[Dataset entries]
╭──

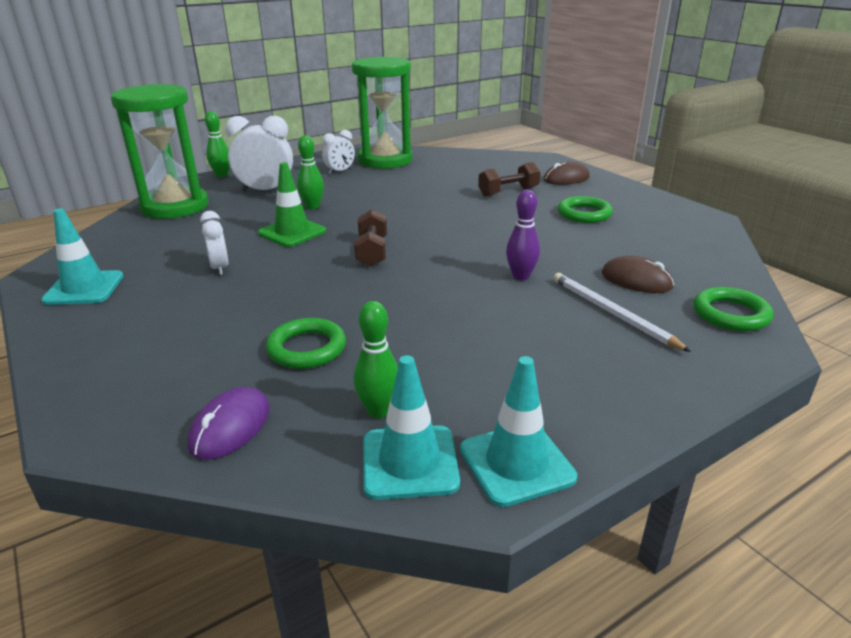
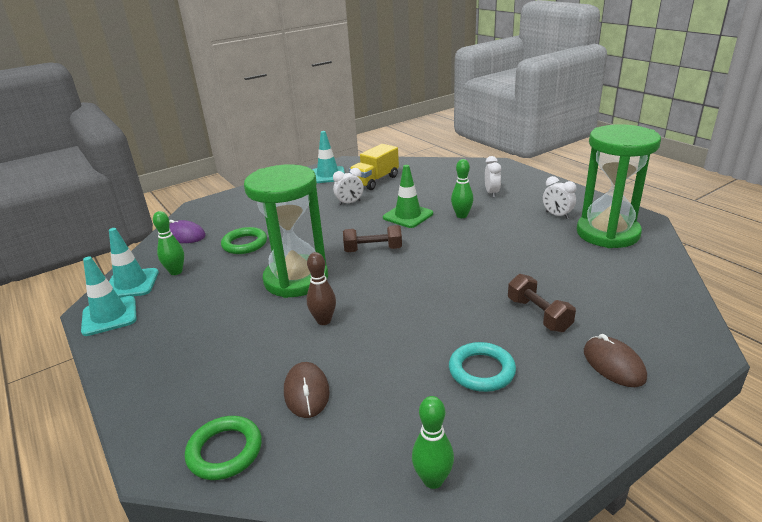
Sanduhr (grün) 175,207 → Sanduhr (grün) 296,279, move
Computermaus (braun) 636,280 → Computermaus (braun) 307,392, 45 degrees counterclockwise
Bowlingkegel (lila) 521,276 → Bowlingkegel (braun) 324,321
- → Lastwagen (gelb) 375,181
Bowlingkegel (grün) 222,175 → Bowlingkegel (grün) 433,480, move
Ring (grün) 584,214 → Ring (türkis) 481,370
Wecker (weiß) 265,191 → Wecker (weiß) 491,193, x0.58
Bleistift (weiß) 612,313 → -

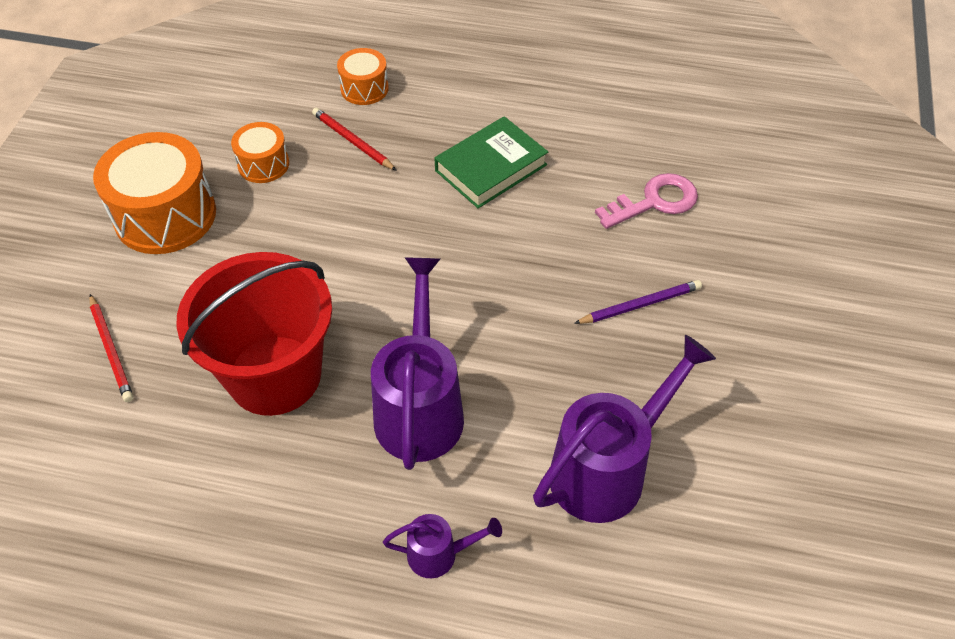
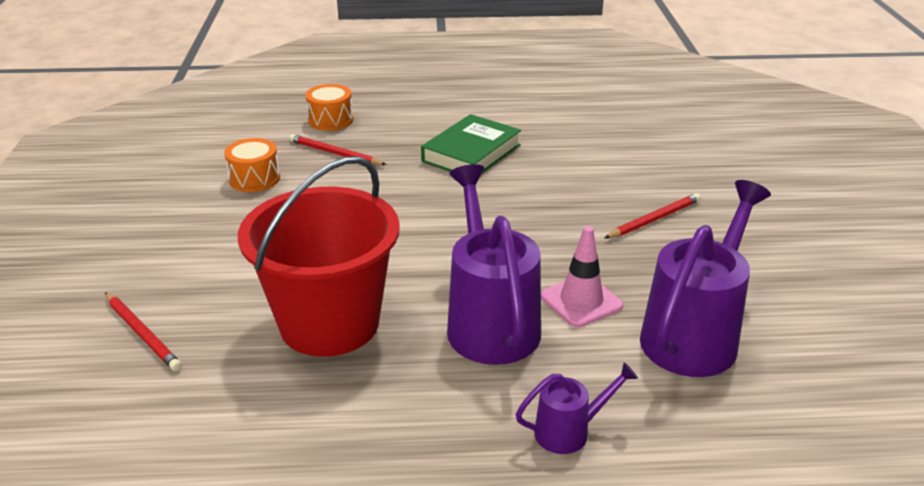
- → Leitkegel (rosa) 581,301
Bleistift (lila) 640,304 → Bleistift (rot) 654,219
Trommel (orange) 165,215 → -
Schlüssel (rosa) 654,202 → -

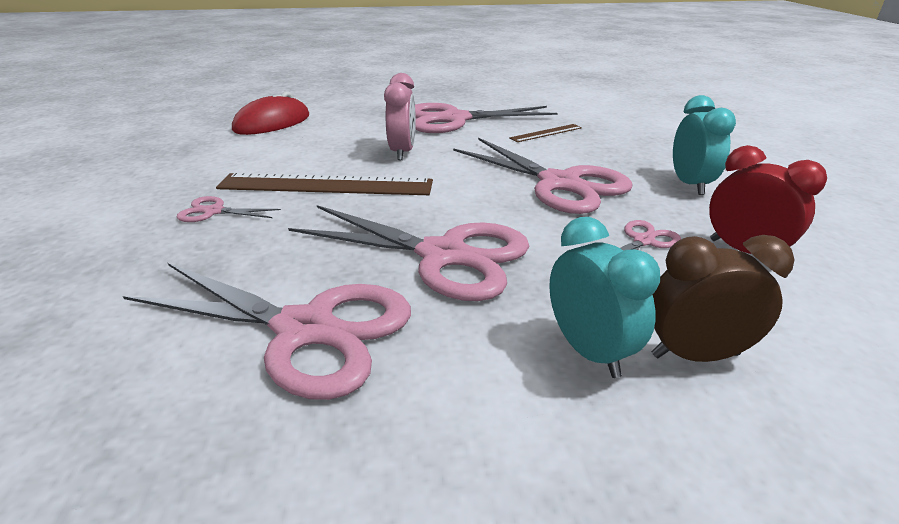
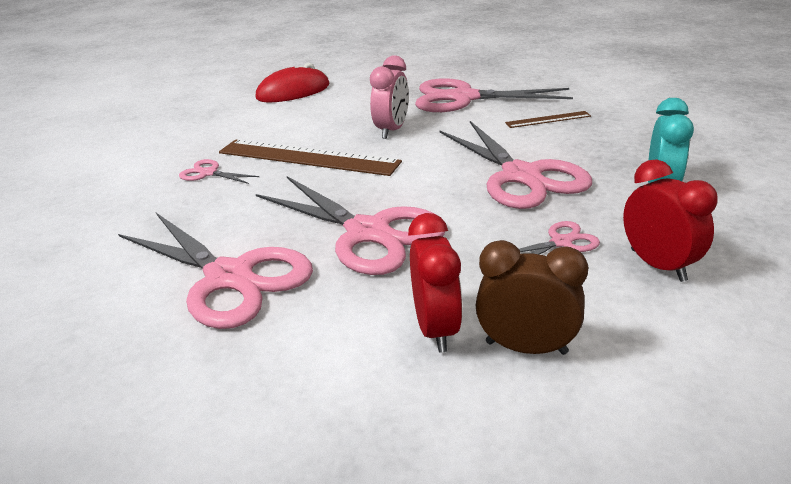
Wecker (türkis) 588,350 → Wecker (rot) 436,328

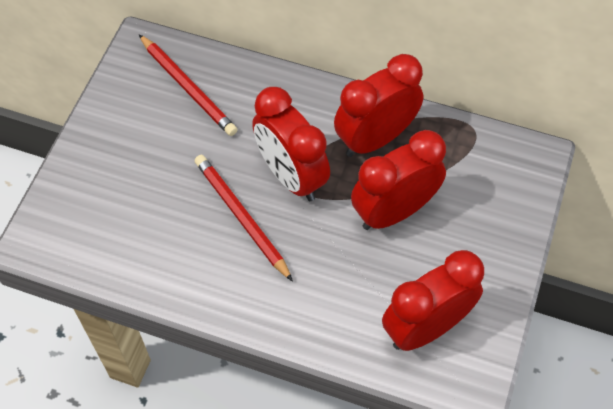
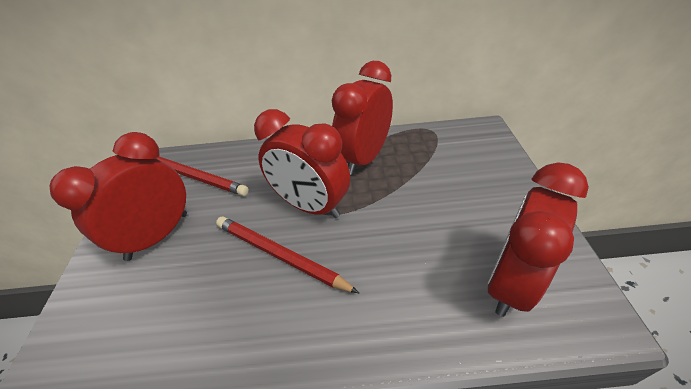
Wecker (rot) 394,212 → Wecker (rot) 158,236, move

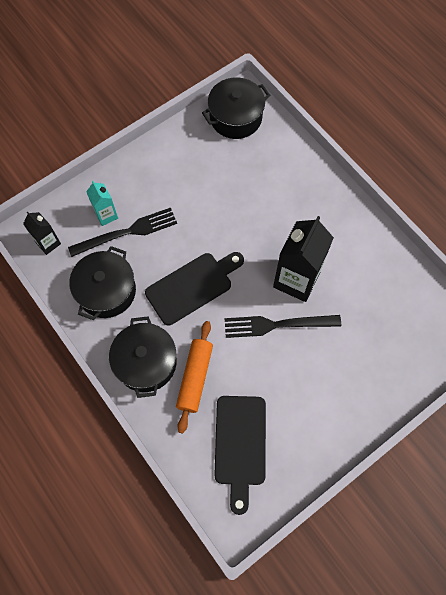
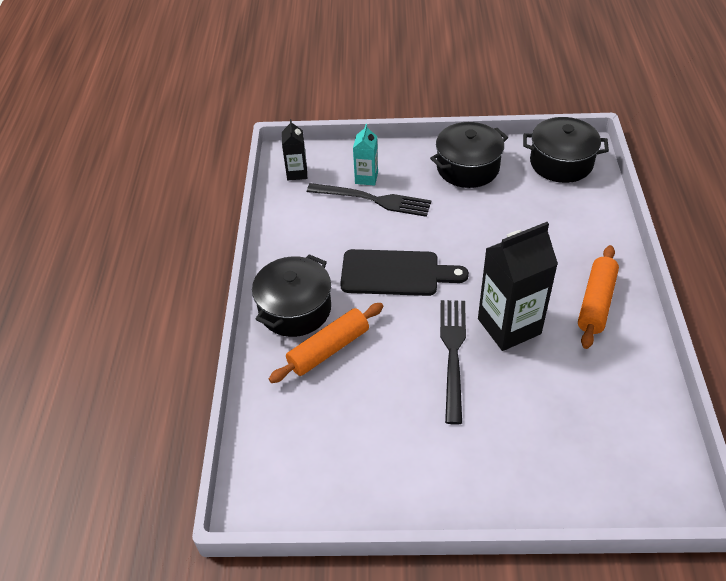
Kochtopf (schwarz) 106,291 → Kochtopf (schwarz) 467,167, move
Gabel (schwarz) 277,325 → Gabel (schwarz) 453,353, 60 degrees clockwise
- → Nudelholz (orange) 596,302
Schneidebrett (schwarz) 240,445 → -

╰──

Each line above with the string "braun" should be reported in full.

Task answer:
Computermaus (braun) 636,280 → Computermaus (braun) 307,392, 45 degrees counterclockwise
Bowlingkegel (lila) 521,276 → Bowlingkegel (braun) 324,321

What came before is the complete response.